Data excerpt:
******************************
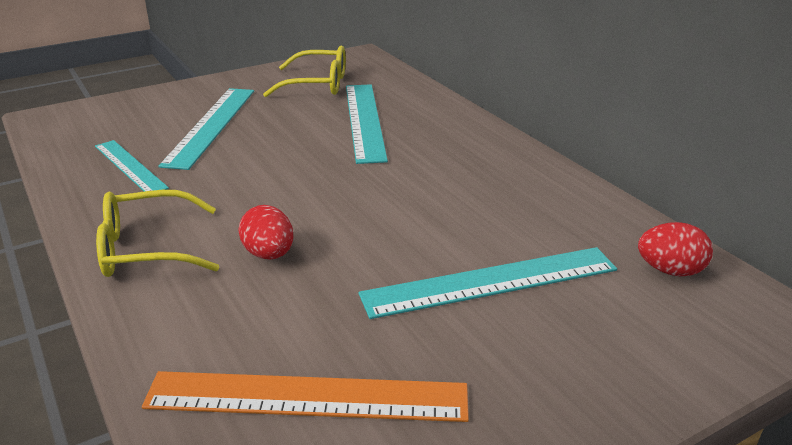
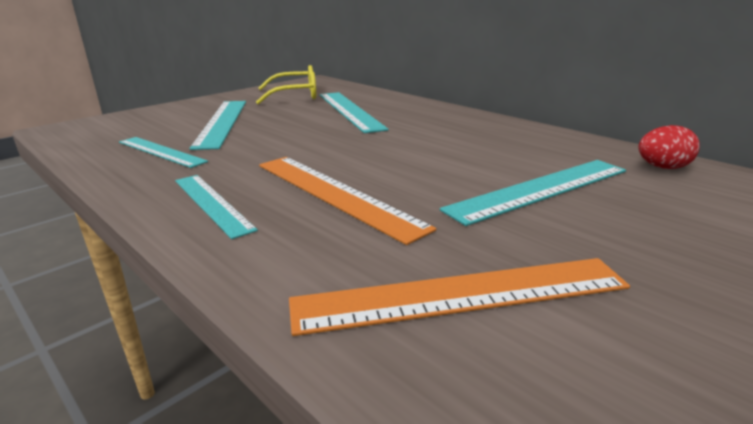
camera: 15 degrees left, 5 degrees down
(146, 249) = (212, 203): yellow glasses -> turquoise ruler
(269, 254) = (335, 194): red egg -> orange ruler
******************************
Instructions to follow: Line by line, output the material above exactly, passing over the pictures.

Reply:
camera: 15 degrees left, 5 degrees down
(146, 249) = (212, 203): yellow glasses -> turquoise ruler
(269, 254) = (335, 194): red egg -> orange ruler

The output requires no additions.